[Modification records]
+++

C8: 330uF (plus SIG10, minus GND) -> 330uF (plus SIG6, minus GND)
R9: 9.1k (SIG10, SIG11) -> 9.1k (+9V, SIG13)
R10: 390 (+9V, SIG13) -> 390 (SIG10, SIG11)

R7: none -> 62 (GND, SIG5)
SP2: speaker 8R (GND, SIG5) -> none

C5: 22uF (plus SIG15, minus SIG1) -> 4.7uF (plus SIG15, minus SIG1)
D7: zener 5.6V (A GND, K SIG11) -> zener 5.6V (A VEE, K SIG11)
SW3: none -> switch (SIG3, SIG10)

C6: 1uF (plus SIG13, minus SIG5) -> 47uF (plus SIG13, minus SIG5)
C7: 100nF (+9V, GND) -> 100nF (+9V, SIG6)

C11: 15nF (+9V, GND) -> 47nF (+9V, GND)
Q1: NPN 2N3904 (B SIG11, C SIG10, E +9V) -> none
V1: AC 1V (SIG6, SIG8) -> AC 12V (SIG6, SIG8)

+++

**TASK REQUIREMENTS**
Would you write out all of the data exactly as given?

**PROBLEM SOLUTION**
C8: 330uF (plus SIG10, minus GND) -> 330uF (plus SIG6, minus GND)
R9: 9.1k (SIG10, SIG11) -> 9.1k (+9V, SIG13)
R10: 390 (+9V, SIG13) -> 390 (SIG10, SIG11)

R7: none -> 62 (GND, SIG5)
SP2: speaker 8R (GND, SIG5) -> none

C5: 22uF (plus SIG15, minus SIG1) -> 4.7uF (plus SIG15, minus SIG1)
D7: zener 5.6V (A GND, K SIG11) -> zener 5.6V (A VEE, K SIG11)
SW3: none -> switch (SIG3, SIG10)

C6: 1uF (plus SIG13, minus SIG5) -> 47uF (plus SIG13, minus SIG5)
C7: 100nF (+9V, GND) -> 100nF (+9V, SIG6)

C11: 15nF (+9V, GND) -> 47nF (+9V, GND)
Q1: NPN 2N3904 (B SIG11, C SIG10, E +9V) -> none
V1: AC 1V (SIG6, SIG8) -> AC 12V (SIG6, SIG8)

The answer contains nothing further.